What you need to do: Repeat the data below in full and exactly.

Material for the task:

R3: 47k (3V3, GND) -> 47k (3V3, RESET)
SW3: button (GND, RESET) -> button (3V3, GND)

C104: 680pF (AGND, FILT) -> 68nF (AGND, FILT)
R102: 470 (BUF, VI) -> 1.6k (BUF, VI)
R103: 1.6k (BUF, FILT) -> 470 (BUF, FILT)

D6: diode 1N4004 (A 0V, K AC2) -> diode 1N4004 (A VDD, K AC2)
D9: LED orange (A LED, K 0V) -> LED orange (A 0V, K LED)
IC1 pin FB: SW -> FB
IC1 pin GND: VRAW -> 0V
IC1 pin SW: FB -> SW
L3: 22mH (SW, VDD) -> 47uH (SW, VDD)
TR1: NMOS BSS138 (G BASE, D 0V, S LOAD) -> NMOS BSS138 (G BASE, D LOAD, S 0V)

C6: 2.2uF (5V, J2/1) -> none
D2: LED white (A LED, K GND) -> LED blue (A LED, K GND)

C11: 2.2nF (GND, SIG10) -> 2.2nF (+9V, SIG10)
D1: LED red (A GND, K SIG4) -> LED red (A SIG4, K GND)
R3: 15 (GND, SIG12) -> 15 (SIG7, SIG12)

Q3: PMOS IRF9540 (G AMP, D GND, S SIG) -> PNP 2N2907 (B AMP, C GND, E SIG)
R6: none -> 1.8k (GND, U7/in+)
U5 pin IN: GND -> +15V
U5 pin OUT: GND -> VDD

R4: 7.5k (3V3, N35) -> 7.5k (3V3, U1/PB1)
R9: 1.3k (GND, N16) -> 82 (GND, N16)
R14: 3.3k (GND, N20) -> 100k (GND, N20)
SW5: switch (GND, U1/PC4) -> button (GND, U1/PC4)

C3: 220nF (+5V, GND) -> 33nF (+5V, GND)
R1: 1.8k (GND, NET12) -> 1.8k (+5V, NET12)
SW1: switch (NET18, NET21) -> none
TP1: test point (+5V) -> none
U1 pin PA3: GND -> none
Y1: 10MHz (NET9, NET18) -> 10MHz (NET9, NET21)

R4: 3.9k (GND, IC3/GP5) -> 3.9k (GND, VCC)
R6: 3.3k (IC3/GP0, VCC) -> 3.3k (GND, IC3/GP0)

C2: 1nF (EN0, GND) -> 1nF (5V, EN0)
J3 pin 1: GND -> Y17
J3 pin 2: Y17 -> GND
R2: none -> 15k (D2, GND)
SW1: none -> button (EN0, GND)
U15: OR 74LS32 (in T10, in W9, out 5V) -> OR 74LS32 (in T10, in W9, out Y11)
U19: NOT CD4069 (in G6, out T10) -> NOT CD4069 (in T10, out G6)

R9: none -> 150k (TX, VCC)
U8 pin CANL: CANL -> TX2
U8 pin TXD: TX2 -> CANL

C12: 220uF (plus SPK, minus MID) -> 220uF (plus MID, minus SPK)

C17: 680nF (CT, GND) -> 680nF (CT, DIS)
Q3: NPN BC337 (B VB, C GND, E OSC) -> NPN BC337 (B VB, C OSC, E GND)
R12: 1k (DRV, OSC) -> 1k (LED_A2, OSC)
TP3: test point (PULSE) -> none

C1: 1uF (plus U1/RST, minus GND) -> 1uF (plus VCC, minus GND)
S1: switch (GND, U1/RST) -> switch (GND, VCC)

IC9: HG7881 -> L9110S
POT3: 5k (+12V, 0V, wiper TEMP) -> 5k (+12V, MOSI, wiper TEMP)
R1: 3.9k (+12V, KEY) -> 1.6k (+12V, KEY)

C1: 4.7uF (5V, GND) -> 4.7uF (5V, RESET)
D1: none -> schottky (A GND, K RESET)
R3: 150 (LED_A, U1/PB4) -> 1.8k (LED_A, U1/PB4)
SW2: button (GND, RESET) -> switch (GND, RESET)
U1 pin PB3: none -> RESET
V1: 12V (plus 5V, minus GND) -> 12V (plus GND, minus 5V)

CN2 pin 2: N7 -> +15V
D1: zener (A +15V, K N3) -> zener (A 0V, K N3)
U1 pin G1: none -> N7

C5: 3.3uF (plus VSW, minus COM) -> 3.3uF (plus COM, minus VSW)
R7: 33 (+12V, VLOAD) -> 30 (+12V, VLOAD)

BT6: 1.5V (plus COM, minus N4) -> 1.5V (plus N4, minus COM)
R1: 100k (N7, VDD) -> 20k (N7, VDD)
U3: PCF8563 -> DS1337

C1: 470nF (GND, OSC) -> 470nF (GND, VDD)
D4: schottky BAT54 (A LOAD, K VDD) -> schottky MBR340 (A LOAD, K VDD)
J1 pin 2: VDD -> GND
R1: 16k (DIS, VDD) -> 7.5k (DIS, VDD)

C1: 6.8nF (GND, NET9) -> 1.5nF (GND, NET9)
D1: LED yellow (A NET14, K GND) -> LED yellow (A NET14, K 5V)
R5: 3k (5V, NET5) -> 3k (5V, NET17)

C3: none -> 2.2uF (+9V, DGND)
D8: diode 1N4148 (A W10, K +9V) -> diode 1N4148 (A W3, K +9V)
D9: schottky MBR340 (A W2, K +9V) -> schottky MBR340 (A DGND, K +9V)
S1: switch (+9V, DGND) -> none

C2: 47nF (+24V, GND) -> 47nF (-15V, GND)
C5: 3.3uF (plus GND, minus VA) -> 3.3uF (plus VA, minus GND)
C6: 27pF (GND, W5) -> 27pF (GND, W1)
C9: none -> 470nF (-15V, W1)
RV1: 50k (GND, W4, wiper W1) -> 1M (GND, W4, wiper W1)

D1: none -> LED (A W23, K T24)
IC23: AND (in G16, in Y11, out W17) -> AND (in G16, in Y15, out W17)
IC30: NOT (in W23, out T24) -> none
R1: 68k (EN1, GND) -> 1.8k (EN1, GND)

Answer to this exercise:
R3: 47k (3V3, GND) -> 47k (3V3, RESET)
SW3: button (GND, RESET) -> button (3V3, GND)

C104: 680pF (AGND, FILT) -> 68nF (AGND, FILT)
R102: 470 (BUF, VI) -> 1.6k (BUF, VI)
R103: 1.6k (BUF, FILT) -> 470 (BUF, FILT)

D6: diode 1N4004 (A 0V, K AC2) -> diode 1N4004 (A VDD, K AC2)
D9: LED orange (A LED, K 0V) -> LED orange (A 0V, K LED)
IC1 pin FB: SW -> FB
IC1 pin GND: VRAW -> 0V
IC1 pin SW: FB -> SW
L3: 22mH (SW, VDD) -> 47uH (SW, VDD)
TR1: NMOS BSS138 (G BASE, D 0V, S LOAD) -> NMOS BSS138 (G BASE, D LOAD, S 0V)

C6: 2.2uF (5V, J2/1) -> none
D2: LED white (A LED, K GND) -> LED blue (A LED, K GND)

C11: 2.2nF (GND, SIG10) -> 2.2nF (+9V, SIG10)
D1: LED red (A GND, K SIG4) -> LED red (A SIG4, K GND)
R3: 15 (GND, SIG12) -> 15 (SIG7, SIG12)

Q3: PMOS IRF9540 (G AMP, D GND, S SIG) -> PNP 2N2907 (B AMP, C GND, E SIG)
R6: none -> 1.8k (GND, U7/in+)
U5 pin IN: GND -> +15V
U5 pin OUT: GND -> VDD

R4: 7.5k (3V3, N35) -> 7.5k (3V3, U1/PB1)
R9: 1.3k (GND, N16) -> 82 (GND, N16)
R14: 3.3k (GND, N20) -> 100k (GND, N20)
SW5: switch (GND, U1/PC4) -> button (GND, U1/PC4)

C3: 220nF (+5V, GND) -> 33nF (+5V, GND)
R1: 1.8k (GND, NET12) -> 1.8k (+5V, NET12)
SW1: switch (NET18, NET21) -> none
TP1: test point (+5V) -> none
U1 pin PA3: GND -> none
Y1: 10MHz (NET9, NET18) -> 10MHz (NET9, NET21)

R4: 3.9k (GND, IC3/GP5) -> 3.9k (GND, VCC)
R6: 3.3k (IC3/GP0, VCC) -> 3.3k (GND, IC3/GP0)

C2: 1nF (EN0, GND) -> 1nF (5V, EN0)
J3 pin 1: GND -> Y17
J3 pin 2: Y17 -> GND
R2: none -> 15k (D2, GND)
SW1: none -> button (EN0, GND)
U15: OR 74LS32 (in T10, in W9, out 5V) -> OR 74LS32 (in T10, in W9, out Y11)
U19: NOT CD4069 (in G6, out T10) -> NOT CD4069 (in T10, out G6)

R9: none -> 150k (TX, VCC)
U8 pin CANL: CANL -> TX2
U8 pin TXD: TX2 -> CANL

C12: 220uF (plus SPK, minus MID) -> 220uF (plus MID, minus SPK)

C17: 680nF (CT, GND) -> 680nF (CT, DIS)
Q3: NPN BC337 (B VB, C GND, E OSC) -> NPN BC337 (B VB, C OSC, E GND)
R12: 1k (DRV, OSC) -> 1k (LED_A2, OSC)
TP3: test point (PULSE) -> none

C1: 1uF (plus U1/RST, minus GND) -> 1uF (plus VCC, minus GND)
S1: switch (GND, U1/RST) -> switch (GND, VCC)

IC9: HG7881 -> L9110S
POT3: 5k (+12V, 0V, wiper TEMP) -> 5k (+12V, MOSI, wiper TEMP)
R1: 3.9k (+12V, KEY) -> 1.6k (+12V, KEY)

C1: 4.7uF (5V, GND) -> 4.7uF (5V, RESET)
D1: none -> schottky (A GND, K RESET)
R3: 150 (LED_A, U1/PB4) -> 1.8k (LED_A, U1/PB4)
SW2: button (GND, RESET) -> switch (GND, RESET)
U1 pin PB3: none -> RESET
V1: 12V (plus 5V, minus GND) -> 12V (plus GND, minus 5V)

CN2 pin 2: N7 -> +15V
D1: zener (A +15V, K N3) -> zener (A 0V, K N3)
U1 pin G1: none -> N7

C5: 3.3uF (plus VSW, minus COM) -> 3.3uF (plus COM, minus VSW)
R7: 33 (+12V, VLOAD) -> 30 (+12V, VLOAD)

BT6: 1.5V (plus COM, minus N4) -> 1.5V (plus N4, minus COM)
R1: 100k (N7, VDD) -> 20k (N7, VDD)
U3: PCF8563 -> DS1337

C1: 470nF (GND, OSC) -> 470nF (GND, VDD)
D4: schottky BAT54 (A LOAD, K VDD) -> schottky MBR340 (A LOAD, K VDD)
J1 pin 2: VDD -> GND
R1: 16k (DIS, VDD) -> 7.5k (DIS, VDD)

C1: 6.8nF (GND, NET9) -> 1.5nF (GND, NET9)
D1: LED yellow (A NET14, K GND) -> LED yellow (A NET14, K 5V)
R5: 3k (5V, NET5) -> 3k (5V, NET17)

C3: none -> 2.2uF (+9V, DGND)
D8: diode 1N4148 (A W10, K +9V) -> diode 1N4148 (A W3, K +9V)
D9: schottky MBR340 (A W2, K +9V) -> schottky MBR340 (A DGND, K +9V)
S1: switch (+9V, DGND) -> none

C2: 47nF (+24V, GND) -> 47nF (-15V, GND)
C5: 3.3uF (plus GND, minus VA) -> 3.3uF (plus VA, minus GND)
C6: 27pF (GND, W5) -> 27pF (GND, W1)
C9: none -> 470nF (-15V, W1)
RV1: 50k (GND, W4, wiper W1) -> 1M (GND, W4, wiper W1)

D1: none -> LED (A W23, K T24)
IC23: AND (in G16, in Y11, out W17) -> AND (in G16, in Y15, out W17)
IC30: NOT (in W23, out T24) -> none
R1: 68k (EN1, GND) -> 1.8k (EN1, GND)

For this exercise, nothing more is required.